• PROBLEM STATEMENT: Return the records below word for word.

PROVIDED MATERIAL Block Start

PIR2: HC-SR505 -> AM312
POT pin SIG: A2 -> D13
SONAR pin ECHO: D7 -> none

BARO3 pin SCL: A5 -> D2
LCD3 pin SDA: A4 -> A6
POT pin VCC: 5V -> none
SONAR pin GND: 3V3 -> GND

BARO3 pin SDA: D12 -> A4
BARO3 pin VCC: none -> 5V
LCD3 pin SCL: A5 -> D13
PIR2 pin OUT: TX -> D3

PROVIDED MATERIAL Block End

• EXERCISE SOLUTION:
PIR2: HC-SR505 -> AM312
POT pin SIG: A2 -> D13
SONAR pin ECHO: D7 -> none

BARO3 pin SCL: A5 -> D2
LCD3 pin SDA: A4 -> A6
POT pin VCC: 5V -> none
SONAR pin GND: 3V3 -> GND

BARO3 pin SDA: D12 -> A4
BARO3 pin VCC: none -> 5V
LCD3 pin SCL: A5 -> D13
PIR2 pin OUT: TX -> D3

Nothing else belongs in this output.